**Direction**
Find every line in the entries below that contains the word "ellipse", and copy each of those lines in full.

--- Begin Data supplied ---

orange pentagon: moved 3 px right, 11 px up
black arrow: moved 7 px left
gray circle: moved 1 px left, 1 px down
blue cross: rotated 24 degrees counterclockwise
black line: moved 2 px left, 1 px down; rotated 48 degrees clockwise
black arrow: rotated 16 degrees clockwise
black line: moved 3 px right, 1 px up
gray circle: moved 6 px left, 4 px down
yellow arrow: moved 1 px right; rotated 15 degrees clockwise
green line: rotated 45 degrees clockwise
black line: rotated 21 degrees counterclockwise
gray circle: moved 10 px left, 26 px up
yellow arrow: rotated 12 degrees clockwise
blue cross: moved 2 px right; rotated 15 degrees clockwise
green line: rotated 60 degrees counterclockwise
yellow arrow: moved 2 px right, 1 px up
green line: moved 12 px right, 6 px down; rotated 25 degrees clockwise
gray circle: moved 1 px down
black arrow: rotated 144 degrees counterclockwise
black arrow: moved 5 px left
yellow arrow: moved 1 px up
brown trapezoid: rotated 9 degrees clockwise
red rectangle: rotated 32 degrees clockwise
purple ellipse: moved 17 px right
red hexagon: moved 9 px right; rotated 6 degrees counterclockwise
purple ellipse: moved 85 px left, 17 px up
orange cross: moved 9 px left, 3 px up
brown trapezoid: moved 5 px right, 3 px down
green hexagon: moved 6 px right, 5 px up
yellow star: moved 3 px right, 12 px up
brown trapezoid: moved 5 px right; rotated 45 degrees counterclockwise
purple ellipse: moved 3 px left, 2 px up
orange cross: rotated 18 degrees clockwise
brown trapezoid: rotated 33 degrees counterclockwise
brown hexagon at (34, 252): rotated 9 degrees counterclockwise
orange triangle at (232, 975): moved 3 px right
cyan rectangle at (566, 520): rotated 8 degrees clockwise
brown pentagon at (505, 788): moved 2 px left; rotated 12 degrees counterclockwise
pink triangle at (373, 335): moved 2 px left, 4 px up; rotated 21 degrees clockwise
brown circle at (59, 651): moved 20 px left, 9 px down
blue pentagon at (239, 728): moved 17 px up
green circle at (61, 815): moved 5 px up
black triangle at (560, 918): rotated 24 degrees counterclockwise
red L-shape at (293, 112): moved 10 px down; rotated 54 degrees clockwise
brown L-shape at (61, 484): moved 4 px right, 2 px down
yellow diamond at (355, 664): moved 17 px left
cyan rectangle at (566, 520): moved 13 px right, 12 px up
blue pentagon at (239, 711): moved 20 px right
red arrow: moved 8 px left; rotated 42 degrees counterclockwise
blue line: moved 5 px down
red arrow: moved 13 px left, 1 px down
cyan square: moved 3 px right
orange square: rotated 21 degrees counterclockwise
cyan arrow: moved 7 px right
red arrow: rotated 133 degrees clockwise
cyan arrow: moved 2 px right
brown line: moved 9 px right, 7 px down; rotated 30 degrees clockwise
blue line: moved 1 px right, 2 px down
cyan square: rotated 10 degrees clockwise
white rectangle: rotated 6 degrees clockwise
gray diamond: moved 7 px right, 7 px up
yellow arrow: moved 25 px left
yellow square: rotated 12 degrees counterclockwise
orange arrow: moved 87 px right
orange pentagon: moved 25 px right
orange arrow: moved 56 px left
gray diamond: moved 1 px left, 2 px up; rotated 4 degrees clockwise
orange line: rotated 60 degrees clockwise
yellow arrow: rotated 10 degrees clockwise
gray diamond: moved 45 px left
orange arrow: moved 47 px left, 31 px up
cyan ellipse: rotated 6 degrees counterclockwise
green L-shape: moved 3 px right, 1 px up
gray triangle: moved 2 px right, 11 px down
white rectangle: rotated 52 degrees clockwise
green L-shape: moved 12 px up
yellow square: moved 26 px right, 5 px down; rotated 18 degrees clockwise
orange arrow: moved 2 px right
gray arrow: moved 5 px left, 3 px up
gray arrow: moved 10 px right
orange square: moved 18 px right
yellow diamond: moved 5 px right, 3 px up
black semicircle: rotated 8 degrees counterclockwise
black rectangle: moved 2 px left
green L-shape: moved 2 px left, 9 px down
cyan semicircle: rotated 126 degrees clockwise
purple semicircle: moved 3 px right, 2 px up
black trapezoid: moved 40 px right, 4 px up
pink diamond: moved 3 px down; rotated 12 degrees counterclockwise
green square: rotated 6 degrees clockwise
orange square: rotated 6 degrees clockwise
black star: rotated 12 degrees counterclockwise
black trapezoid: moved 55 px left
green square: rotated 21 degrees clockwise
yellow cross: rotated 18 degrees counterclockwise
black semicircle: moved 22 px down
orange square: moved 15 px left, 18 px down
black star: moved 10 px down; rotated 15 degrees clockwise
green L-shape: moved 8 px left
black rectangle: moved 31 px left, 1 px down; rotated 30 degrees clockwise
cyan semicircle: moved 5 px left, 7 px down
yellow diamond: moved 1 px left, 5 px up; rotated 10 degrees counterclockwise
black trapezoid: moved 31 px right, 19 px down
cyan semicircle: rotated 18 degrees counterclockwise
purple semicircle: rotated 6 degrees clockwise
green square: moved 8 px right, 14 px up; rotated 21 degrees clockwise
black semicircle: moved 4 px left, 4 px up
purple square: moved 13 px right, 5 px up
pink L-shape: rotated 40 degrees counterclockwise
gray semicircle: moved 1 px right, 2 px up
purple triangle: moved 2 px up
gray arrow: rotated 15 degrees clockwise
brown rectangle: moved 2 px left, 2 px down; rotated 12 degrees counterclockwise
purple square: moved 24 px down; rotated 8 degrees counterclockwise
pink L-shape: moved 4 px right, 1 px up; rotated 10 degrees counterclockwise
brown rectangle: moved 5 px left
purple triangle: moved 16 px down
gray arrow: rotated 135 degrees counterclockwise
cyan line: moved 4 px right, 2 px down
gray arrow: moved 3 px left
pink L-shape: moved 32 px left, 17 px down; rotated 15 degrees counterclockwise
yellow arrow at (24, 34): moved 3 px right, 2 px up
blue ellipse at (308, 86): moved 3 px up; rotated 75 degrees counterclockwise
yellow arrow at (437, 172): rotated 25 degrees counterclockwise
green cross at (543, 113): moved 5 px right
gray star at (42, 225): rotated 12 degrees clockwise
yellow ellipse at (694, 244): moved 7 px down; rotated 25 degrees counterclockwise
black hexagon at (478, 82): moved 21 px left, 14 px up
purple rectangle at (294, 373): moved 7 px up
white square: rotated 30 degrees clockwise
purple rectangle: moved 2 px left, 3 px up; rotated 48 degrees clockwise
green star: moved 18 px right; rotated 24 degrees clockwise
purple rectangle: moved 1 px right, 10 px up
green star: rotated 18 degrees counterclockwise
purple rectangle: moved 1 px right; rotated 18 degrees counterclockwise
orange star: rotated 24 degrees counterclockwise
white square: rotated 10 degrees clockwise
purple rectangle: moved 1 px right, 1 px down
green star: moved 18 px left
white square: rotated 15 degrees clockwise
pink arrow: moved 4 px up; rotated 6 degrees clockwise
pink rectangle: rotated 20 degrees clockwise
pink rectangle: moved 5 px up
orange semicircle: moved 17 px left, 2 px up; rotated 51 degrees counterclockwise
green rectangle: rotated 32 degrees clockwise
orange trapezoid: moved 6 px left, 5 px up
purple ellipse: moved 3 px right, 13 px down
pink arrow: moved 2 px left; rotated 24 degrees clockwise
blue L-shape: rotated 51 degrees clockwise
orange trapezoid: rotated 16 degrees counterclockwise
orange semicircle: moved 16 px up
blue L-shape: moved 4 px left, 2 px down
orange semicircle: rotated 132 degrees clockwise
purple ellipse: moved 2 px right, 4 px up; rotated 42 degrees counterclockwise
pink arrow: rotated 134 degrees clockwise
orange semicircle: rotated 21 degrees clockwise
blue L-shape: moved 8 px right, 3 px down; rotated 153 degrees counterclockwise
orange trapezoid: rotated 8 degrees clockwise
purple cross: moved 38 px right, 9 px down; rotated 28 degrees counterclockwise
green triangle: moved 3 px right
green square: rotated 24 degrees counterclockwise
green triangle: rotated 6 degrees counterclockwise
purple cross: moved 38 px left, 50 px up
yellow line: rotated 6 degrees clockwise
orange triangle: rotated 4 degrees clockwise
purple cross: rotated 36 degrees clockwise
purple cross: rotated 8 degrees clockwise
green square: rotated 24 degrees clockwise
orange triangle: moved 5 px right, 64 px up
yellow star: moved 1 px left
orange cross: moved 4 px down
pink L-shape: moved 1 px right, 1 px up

--- End Data supplied ---

**Full solution**
purple ellipse: moved 17 px right
purple ellipse: moved 85 px left, 17 px up
purple ellipse: moved 3 px left, 2 px up
cyan ellipse: rotated 6 degrees counterclockwise
blue ellipse at (308, 86): moved 3 px up; rotated 75 degrees counterclockwise
yellow ellipse at (694, 244): moved 7 px down; rotated 25 degrees counterclockwise
purple ellipse: moved 3 px right, 13 px down
purple ellipse: moved 2 px right, 4 px up; rotated 42 degrees counterclockwise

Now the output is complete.